- **EXERCISE**:
Go through the data and copy every line in which "MOSI" appears.

[Opening DATASET EXCERPTS section]

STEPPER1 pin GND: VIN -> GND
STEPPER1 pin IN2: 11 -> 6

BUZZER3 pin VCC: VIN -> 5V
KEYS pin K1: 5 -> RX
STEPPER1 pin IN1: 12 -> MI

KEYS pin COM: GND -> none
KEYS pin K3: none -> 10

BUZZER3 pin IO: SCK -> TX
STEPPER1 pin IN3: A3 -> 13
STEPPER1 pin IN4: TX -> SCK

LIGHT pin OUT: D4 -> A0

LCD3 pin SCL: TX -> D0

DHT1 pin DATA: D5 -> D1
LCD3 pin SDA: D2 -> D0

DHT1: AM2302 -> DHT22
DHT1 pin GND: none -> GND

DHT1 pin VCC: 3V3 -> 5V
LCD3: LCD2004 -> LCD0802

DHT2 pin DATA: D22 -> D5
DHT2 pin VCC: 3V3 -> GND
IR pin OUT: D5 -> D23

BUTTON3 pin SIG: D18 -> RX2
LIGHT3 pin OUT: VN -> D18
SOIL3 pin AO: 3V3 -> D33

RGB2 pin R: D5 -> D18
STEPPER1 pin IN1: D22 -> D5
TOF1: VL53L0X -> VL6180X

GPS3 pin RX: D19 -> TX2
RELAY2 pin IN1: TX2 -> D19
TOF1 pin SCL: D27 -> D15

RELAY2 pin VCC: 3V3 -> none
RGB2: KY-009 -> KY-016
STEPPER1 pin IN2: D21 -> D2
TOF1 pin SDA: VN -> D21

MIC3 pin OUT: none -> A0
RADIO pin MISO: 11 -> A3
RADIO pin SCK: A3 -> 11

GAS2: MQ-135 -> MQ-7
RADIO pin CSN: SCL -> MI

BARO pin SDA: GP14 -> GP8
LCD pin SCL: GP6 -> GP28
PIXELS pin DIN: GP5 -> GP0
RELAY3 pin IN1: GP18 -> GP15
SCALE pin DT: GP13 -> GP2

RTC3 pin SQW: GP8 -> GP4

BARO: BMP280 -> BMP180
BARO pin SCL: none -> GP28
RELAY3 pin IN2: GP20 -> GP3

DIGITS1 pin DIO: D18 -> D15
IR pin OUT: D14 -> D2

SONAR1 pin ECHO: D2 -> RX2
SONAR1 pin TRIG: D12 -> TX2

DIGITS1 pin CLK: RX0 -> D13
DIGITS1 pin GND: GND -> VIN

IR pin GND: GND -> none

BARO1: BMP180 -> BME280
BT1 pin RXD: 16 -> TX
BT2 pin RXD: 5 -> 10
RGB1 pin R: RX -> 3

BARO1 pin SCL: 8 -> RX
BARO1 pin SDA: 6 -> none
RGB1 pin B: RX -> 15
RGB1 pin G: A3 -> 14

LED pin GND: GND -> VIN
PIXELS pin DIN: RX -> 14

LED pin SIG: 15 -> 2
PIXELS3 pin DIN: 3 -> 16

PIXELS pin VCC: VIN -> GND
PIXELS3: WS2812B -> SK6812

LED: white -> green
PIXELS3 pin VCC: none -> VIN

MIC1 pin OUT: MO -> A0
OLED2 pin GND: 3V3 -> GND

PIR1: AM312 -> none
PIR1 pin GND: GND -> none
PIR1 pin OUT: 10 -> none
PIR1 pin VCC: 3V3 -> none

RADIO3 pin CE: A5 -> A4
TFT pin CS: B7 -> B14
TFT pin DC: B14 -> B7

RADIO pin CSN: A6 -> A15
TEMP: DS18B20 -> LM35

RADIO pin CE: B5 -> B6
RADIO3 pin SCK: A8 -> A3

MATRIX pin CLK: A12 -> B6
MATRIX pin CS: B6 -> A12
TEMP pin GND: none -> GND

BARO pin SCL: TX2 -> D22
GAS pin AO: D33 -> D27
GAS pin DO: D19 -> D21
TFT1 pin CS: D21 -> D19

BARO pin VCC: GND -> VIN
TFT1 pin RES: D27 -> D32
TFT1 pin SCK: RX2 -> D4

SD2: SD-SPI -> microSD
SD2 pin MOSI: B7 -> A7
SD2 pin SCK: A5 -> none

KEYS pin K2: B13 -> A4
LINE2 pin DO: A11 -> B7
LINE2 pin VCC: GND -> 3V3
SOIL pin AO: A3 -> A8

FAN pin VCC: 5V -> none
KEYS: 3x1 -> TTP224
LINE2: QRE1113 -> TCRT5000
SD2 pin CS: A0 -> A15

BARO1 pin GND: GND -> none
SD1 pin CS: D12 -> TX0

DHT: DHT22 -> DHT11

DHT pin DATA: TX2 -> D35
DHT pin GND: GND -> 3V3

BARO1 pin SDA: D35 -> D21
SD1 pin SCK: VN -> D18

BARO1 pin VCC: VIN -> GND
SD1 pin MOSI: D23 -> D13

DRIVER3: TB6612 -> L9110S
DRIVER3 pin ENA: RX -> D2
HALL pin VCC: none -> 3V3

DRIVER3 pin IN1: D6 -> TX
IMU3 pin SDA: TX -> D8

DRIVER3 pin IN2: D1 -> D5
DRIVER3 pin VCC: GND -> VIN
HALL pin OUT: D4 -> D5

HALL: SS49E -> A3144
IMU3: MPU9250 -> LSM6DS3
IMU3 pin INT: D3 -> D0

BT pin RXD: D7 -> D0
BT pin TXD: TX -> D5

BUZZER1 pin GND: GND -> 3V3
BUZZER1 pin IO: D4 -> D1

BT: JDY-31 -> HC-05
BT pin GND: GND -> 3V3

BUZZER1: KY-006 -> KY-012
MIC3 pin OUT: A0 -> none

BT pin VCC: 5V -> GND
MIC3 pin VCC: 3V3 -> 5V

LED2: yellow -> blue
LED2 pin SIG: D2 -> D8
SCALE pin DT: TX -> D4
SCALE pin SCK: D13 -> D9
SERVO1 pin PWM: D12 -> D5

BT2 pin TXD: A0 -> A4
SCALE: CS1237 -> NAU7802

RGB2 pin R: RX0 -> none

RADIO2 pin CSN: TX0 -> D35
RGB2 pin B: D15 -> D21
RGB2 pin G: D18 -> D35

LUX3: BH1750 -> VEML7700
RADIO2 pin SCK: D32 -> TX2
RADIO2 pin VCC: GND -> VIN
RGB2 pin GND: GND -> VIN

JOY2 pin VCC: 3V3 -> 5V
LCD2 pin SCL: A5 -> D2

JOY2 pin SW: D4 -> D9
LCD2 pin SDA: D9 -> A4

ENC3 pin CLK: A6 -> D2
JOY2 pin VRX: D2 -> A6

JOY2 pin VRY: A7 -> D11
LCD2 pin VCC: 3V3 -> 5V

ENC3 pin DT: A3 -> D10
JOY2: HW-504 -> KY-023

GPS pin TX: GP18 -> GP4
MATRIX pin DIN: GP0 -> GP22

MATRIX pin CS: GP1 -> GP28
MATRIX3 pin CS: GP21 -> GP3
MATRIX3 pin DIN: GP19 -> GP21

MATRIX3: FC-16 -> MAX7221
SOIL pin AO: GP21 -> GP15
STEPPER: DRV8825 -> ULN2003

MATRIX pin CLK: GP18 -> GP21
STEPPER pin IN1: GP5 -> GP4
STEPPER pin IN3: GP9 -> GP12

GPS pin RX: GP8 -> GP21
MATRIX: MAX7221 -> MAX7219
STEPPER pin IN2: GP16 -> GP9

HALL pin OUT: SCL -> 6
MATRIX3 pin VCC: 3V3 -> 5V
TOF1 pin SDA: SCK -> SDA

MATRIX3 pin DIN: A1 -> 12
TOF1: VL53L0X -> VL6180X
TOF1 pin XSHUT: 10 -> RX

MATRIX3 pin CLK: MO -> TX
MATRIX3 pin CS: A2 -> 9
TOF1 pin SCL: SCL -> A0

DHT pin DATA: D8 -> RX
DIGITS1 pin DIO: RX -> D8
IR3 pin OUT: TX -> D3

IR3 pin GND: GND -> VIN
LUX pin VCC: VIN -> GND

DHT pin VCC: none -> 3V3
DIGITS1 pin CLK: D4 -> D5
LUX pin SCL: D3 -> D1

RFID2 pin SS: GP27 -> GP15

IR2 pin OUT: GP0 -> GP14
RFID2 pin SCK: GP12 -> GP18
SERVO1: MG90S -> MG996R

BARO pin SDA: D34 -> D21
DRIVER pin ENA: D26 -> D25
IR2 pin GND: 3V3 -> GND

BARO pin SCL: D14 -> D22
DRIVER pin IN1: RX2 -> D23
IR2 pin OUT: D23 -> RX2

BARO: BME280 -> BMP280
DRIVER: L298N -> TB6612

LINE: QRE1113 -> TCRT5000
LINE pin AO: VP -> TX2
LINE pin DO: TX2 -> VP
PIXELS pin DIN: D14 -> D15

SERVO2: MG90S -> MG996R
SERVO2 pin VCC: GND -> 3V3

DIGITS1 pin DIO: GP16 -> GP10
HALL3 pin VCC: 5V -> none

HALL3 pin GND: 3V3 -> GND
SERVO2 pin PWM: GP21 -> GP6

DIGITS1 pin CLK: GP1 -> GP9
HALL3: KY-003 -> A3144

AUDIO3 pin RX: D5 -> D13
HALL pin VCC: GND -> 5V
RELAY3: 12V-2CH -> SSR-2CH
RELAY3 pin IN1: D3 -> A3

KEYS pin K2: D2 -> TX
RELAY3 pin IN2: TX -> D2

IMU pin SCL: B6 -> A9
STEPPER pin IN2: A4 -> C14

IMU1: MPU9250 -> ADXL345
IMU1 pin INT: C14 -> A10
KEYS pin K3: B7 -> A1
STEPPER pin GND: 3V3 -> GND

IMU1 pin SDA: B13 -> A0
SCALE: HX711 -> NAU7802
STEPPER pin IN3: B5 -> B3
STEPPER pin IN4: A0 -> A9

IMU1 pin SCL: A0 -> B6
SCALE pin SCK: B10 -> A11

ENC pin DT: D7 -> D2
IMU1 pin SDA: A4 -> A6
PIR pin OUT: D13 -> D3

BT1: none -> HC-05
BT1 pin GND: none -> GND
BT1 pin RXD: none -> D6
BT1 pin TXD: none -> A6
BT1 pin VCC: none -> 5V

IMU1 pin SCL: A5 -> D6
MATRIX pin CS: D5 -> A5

[Closing DATASET EXCERPTS section]

- **REPLY TO THE TASK**:
SD2 pin MOSI: B7 -> A7
SD1 pin MOSI: D23 -> D13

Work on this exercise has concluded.